### Task directions
First find the line with "none -> white brick F4:G4 level 1" in the entries below, then set down exactly every line through the line with "brown tile G6:G7", that line included.

___ Dataset records ___

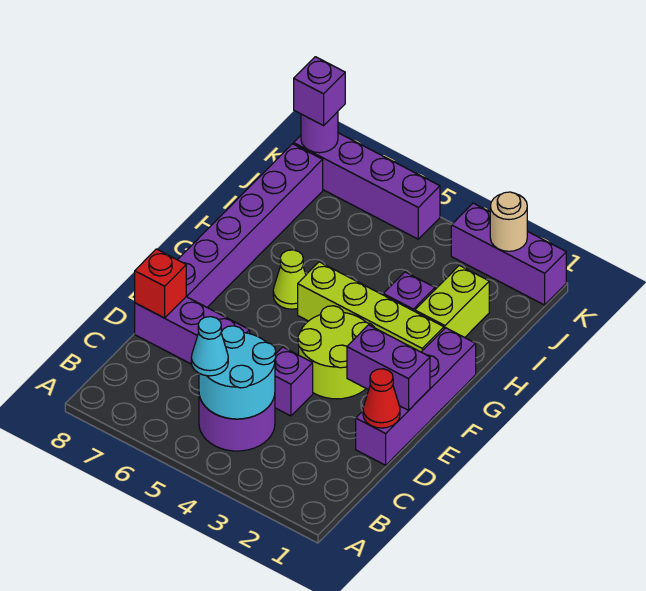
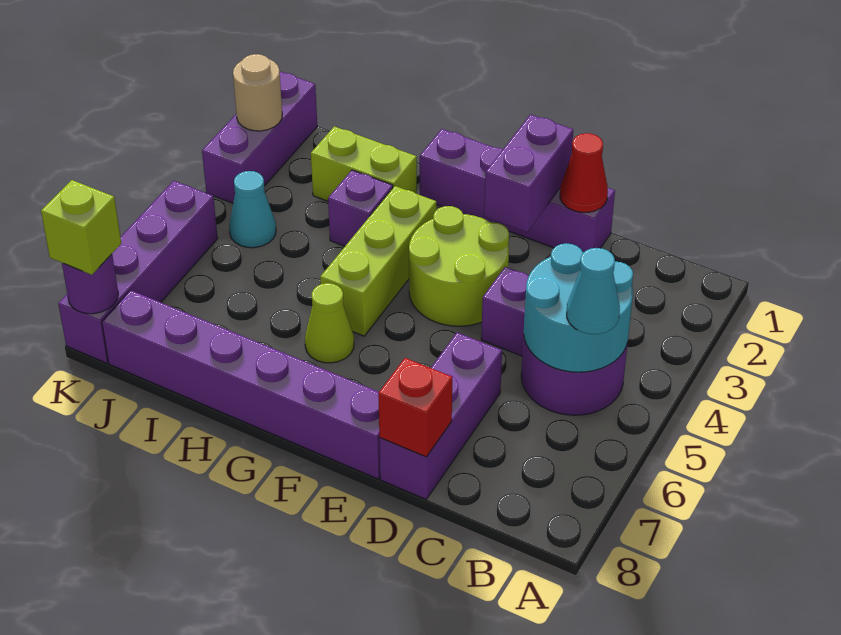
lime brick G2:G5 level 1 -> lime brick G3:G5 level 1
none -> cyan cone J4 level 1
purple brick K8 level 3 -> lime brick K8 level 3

___
___ Dataset records ___

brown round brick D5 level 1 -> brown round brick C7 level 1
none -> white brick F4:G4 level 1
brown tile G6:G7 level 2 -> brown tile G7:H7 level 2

___

### Expected output
none -> white brick F4:G4 level 1
brown tile G6:G7 level 2 -> brown tile G7:H7 level 2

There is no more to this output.